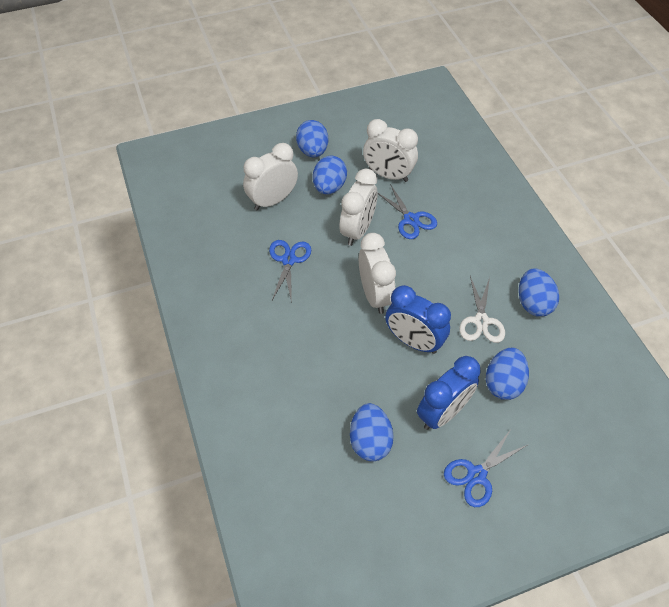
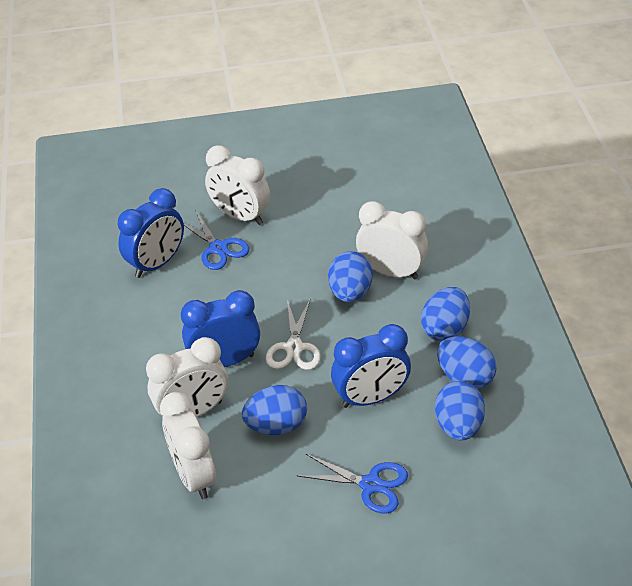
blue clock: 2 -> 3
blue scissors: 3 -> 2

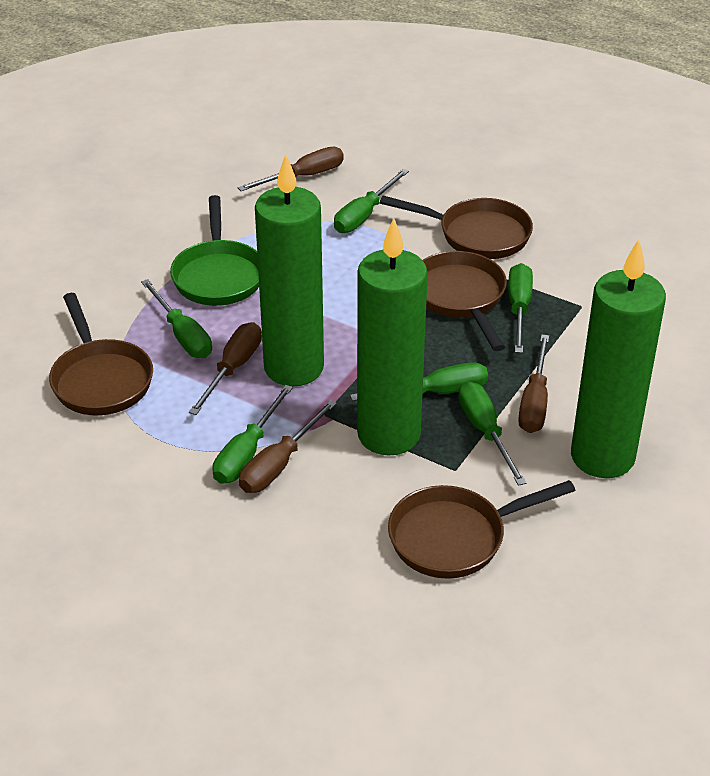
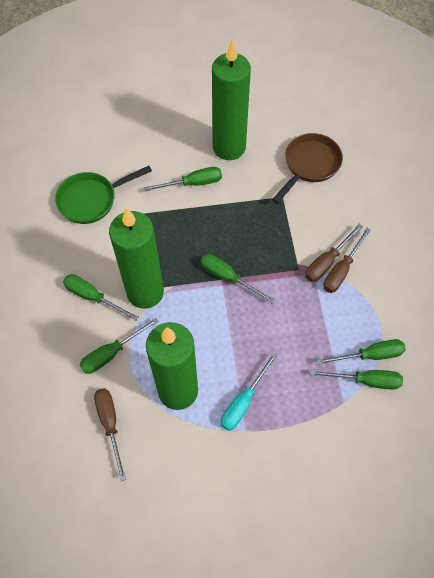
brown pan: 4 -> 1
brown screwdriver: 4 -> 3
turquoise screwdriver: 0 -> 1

* _BRIEF_
The job is to copy all the records precisely while omitting any picture.

* _TASK ANSWER_
blue clock: 2 -> 3
blue scissors: 3 -> 2

brown pan: 4 -> 1
brown screwdriver: 4 -> 3
turquoise screwdriver: 0 -> 1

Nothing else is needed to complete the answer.